[Stated task]: Copy out the data below word for word, leaving out the pictures.

──────────────────────────────

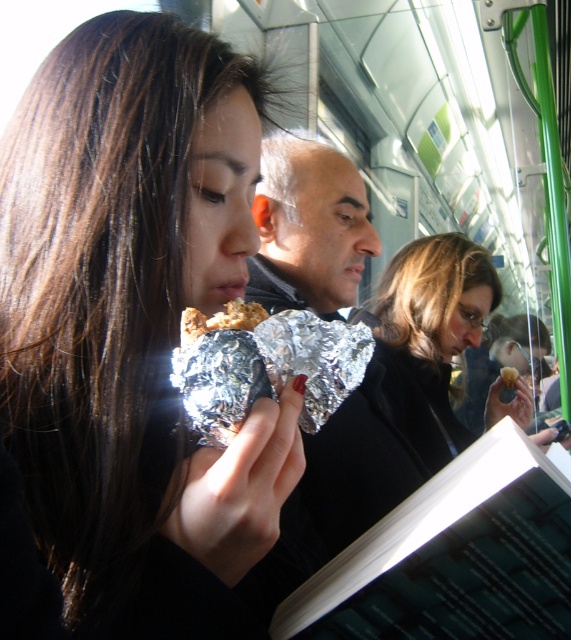
You are a passenger on a train and you see a matte black jacket at center and a silver foil wrapped food at center. Which object is more to the right?

The matte black jacket at center is positioned on the right side of silver foil wrapped food at center, so it is more to the right.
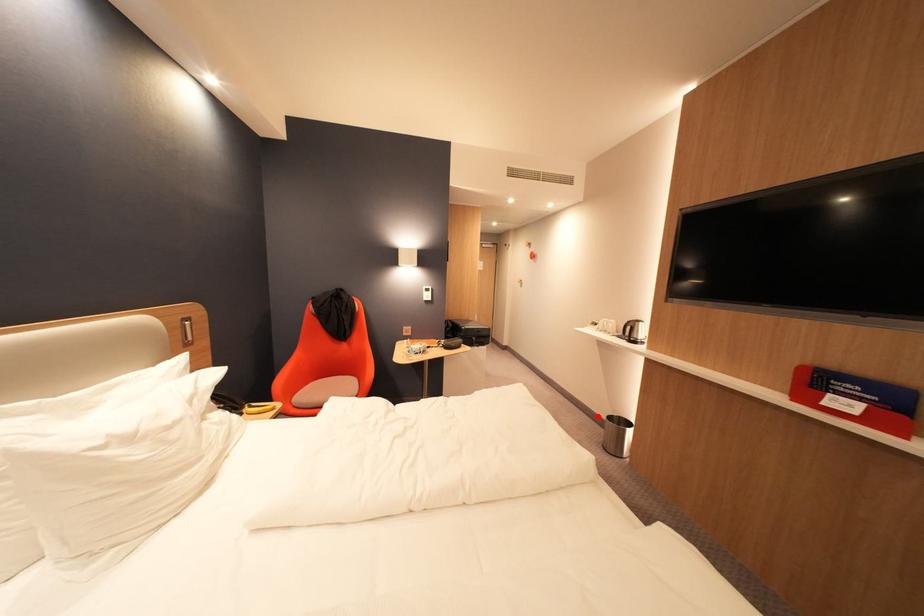
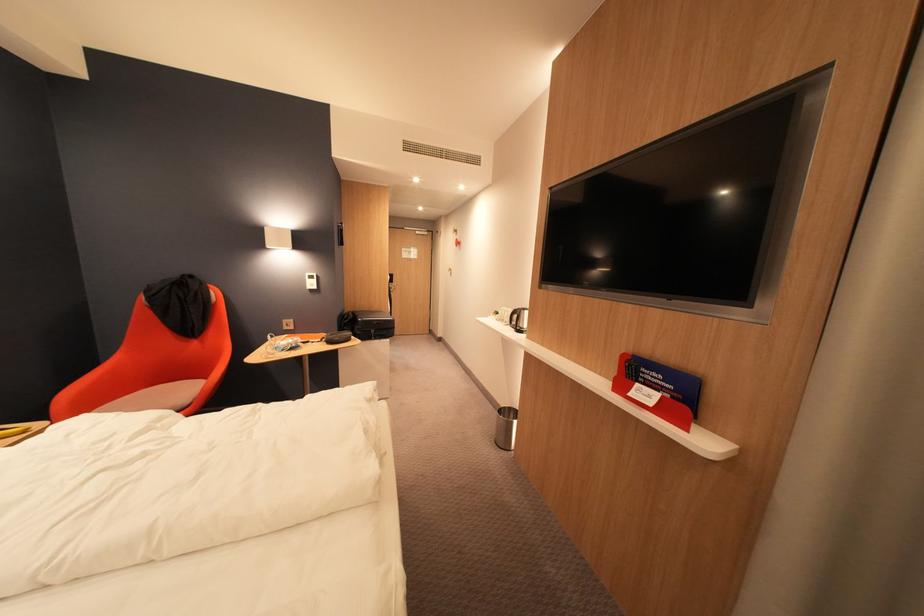
Question: I am providing you with two images of the same scene from different viewpoints. A red point is marked on the first image. Is the red point's position out of view in image 2?

Choices:
 (A) Yes
 (B) No

Answer: (B)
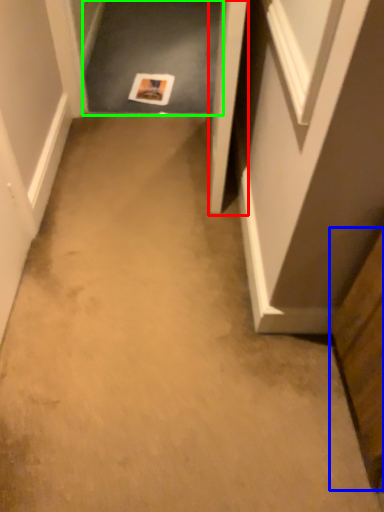
Question: Which object is the farthest from door (highlighted by a red box)? Choose among these: cabinetry (highlighted by a blue box) or passage (highlighted by a green box).

Choices:
 (A) cabinetry
 (B) passage

Answer: (B)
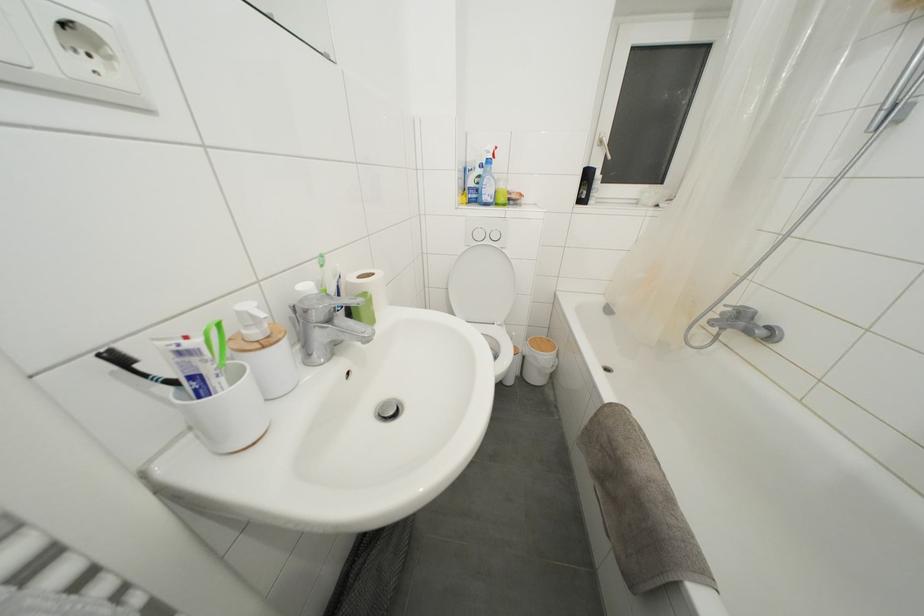
Where is `white dispenser pump`? white dispenser pump is located at coordinates (251, 321).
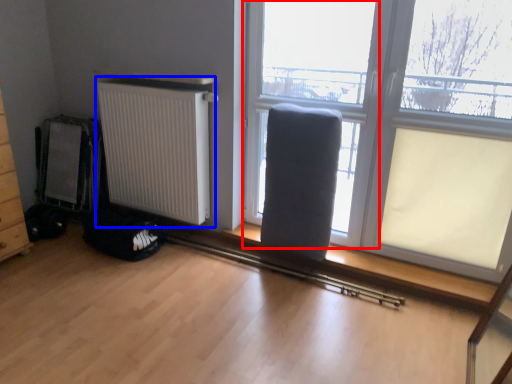
Question: Which point is further to the camera, window frame (highlighted by a red box) or radiator (highlighted by a blue box)?

Choices:
 (A) window frame
 (B) radiator

Answer: (B)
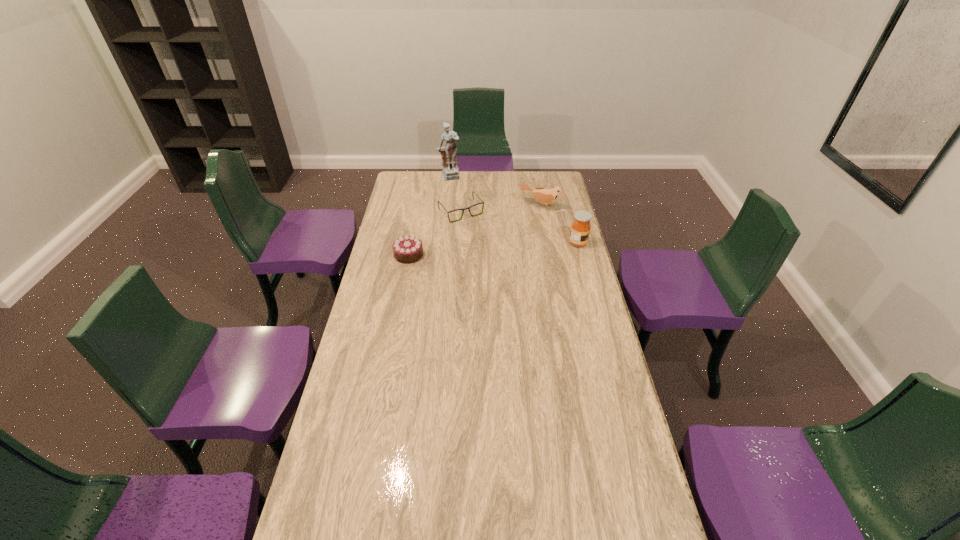
Where is `bird that is at the right edge`? The image size is (960, 540). bird that is at the right edge is located at coordinates (546, 196).

I want to click on vacant space at the far edge of the desktop, so click(456, 189).

What are the coordinates of `vacant space at the left edge` in the screenshot? It's located at (385, 296).

Locate an element on the screen. This screenshot has height=540, width=960. vacant space at the right edge of the desktop is located at coordinates (575, 332).

In the image, there is a desktop. Where is `blank space at the near left corner`? blank space at the near left corner is located at coordinates (345, 516).

In the image, there is a desktop. Identify the location of vacant region at the far right corner. (564, 189).

Image resolution: width=960 pixels, height=540 pixels. Identify the location of vacant area that lies between the farthest object and the honey. (514, 210).

Identify the location of empty space between the spectacles and the tallest object. This screenshot has height=540, width=960. (455, 194).

You are a GUI agent. You are given a task and a screenshot of the screen. Output one action in this format:
    pyautogui.click(x=<x>, y=<y>)
    Task: Click on the free space between the tallest object and the leftmost object
    
    Given the screenshot: What is the action you would take?
    pyautogui.click(x=429, y=216)

Where is `vacant area that lies between the leftmost object and the figurine`? This screenshot has width=960, height=540. vacant area that lies between the leftmost object and the figurine is located at coordinates (429, 216).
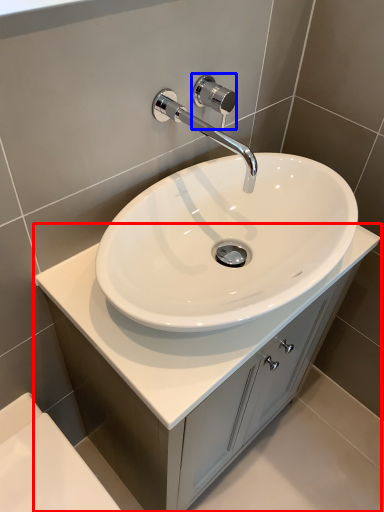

──────────────────────────────

[Task solution]:
You are a passenger on a train and you see a matte black jacket at center and a silver foil wrapped food at center. Which object is more to the right?

The matte black jacket at center is positioned on the right side of silver foil wrapped food at center, so it is more to the right.
Question: I am providing you with two images of the same scene from different viewpoints. A red point is marked on the first image. Is the red point's position out of view in image 2?

Choices:
 (A) Yes
 (B) No

Answer: (B)
Question: Which object is the farthest from door (highlighted by a red box)? Choose among these: cabinetry (highlighted by a blue box) or passage (highlighted by a green box).

Choices:
 (A) cabinetry
 (B) passage

Answer: (B)
Where is `white dispenser pump`? white dispenser pump is located at coordinates (251, 321).
Question: Which point is further to the camera, window frame (highlighted by a red box) or radiator (highlighted by a blue box)?

Choices:
 (A) window frame
 (B) radiator

Answer: (B)
Where is `bird that is at the right edge`? The image size is (960, 540). bird that is at the right edge is located at coordinates (546, 196).

I want to click on vacant space at the far edge of the desktop, so click(456, 189).

What are the coordinates of `vacant space at the left edge` in the screenshot? It's located at (385, 296).

Locate an element on the screen. This screenshot has height=540, width=960. vacant space at the right edge of the desktop is located at coordinates (575, 332).

In the image, there is a desktop. Where is `blank space at the near left corner`? blank space at the near left corner is located at coordinates (345, 516).

In the image, there is a desktop. Identify the location of vacant region at the far right corner. (564, 189).

Image resolution: width=960 pixels, height=540 pixels. Identify the location of vacant area that lies between the farthest object and the honey. (514, 210).

Identify the location of empty space between the spectacles and the tallest object. This screenshot has height=540, width=960. (455, 194).

You are a GUI agent. You are given a task and a screenshot of the screen. Output one action in this format:
    pyautogui.click(x=<x>, y=<y>)
    Task: Click on the free space between the tallest object and the leftmost object
    
    Given the screenshot: What is the action you would take?
    pyautogui.click(x=429, y=216)

Where is `vacant area that lies between the leftmost object and the figurine`? This screenshot has width=960, height=540. vacant area that lies between the leftmost object and the figurine is located at coordinates (429, 216).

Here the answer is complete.